#### Problem description:
The span to repeat in the listing below runs from the line containing "SW202: none -> button (COM, EN2)" to the line containing "U206: OR (in", inclusive. Repeat it exactly, and only it.

#### Data excerpts:
[Start of Attachment]

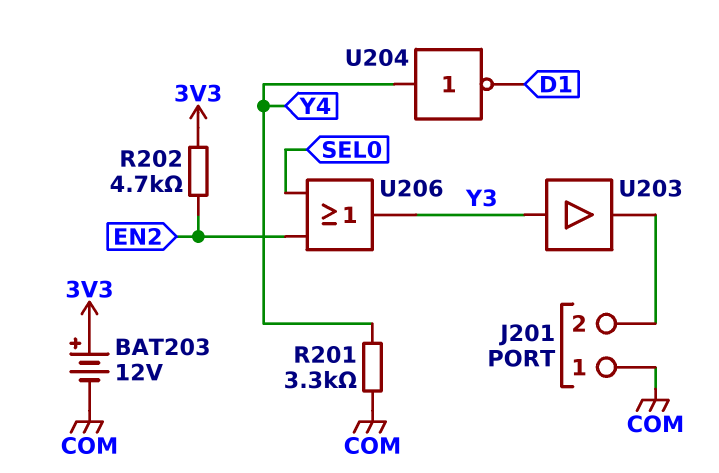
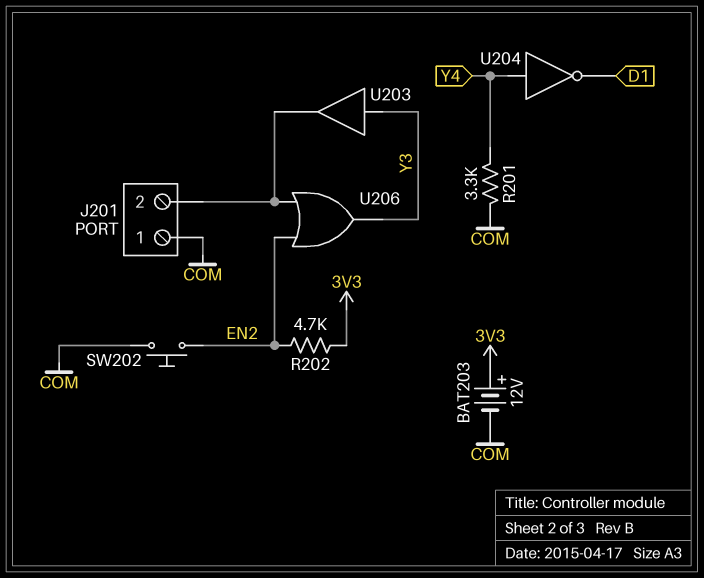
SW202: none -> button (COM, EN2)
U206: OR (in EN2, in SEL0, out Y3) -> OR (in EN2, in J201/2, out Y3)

[End of Attachment]
[Start of Attachment]

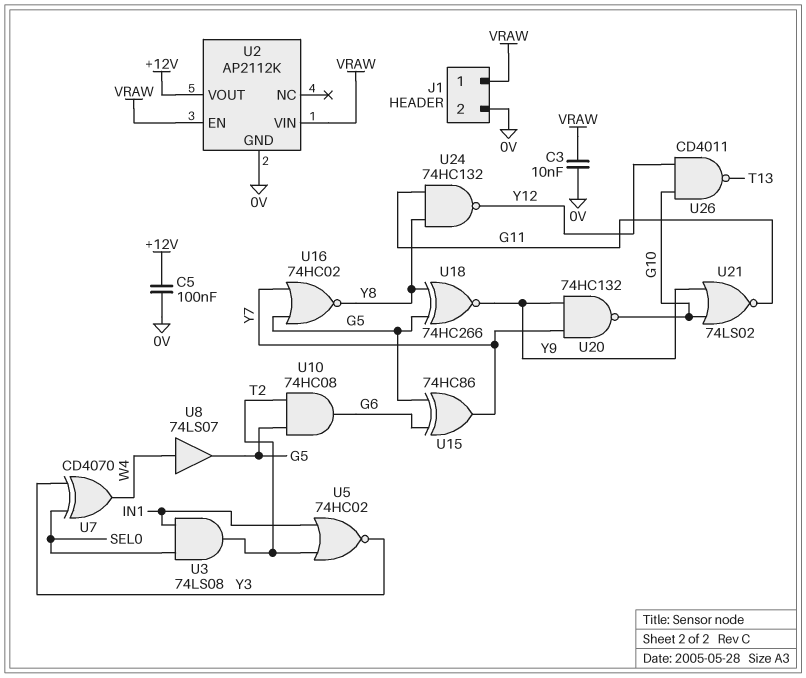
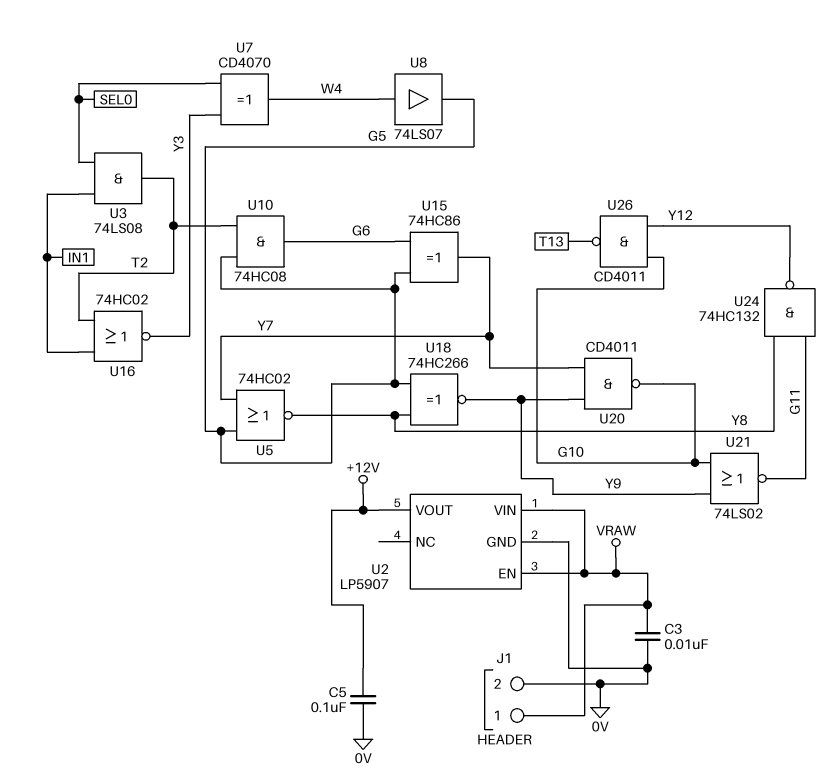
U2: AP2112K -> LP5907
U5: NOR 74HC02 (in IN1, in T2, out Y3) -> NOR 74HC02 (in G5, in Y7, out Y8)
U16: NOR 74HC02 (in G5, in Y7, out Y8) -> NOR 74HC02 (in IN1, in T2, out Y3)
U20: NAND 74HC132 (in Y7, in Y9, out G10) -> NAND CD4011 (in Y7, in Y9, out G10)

[End of Attachment]

#### Response to the exercise:
SW202: none -> button (COM, EN2)
U206: OR (in EN2, in SEL0, out Y3) -> OR (in EN2, in J201/2, out Y3)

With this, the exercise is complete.